Directions -> Find how many lines in the entries below carry the word "mouse" and answer with only that figure.

### Information supplied

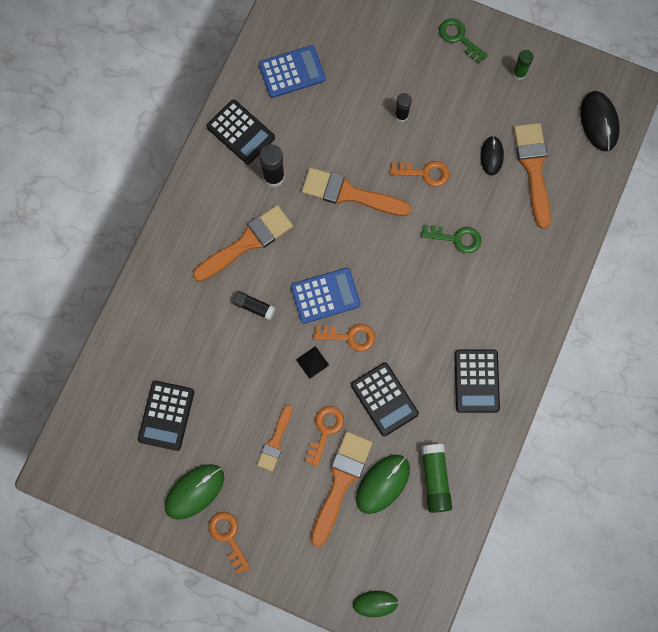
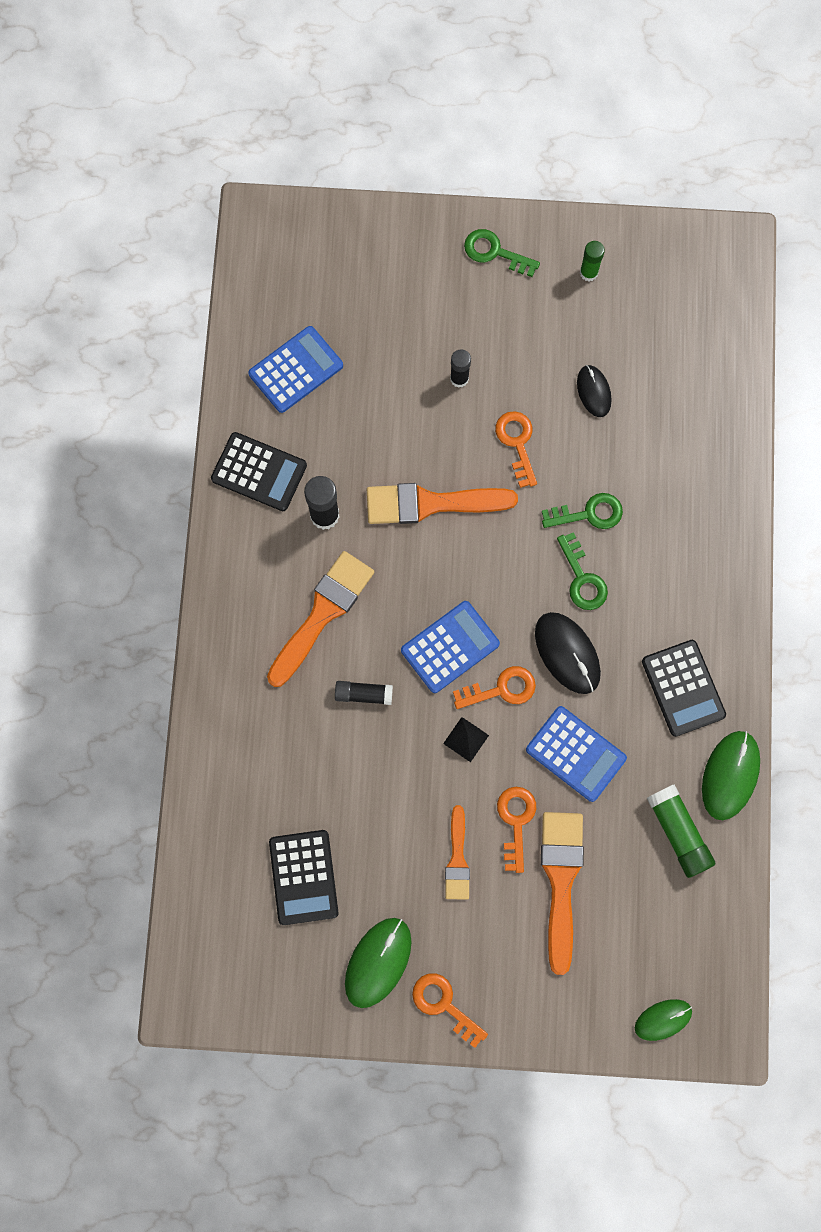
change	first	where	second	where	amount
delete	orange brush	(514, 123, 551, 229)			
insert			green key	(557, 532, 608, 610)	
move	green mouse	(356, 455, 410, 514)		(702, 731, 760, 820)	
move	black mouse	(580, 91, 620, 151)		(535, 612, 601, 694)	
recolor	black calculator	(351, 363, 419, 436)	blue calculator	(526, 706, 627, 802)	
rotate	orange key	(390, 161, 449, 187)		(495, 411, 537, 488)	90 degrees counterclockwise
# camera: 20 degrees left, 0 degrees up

######

Completed exercise -> 2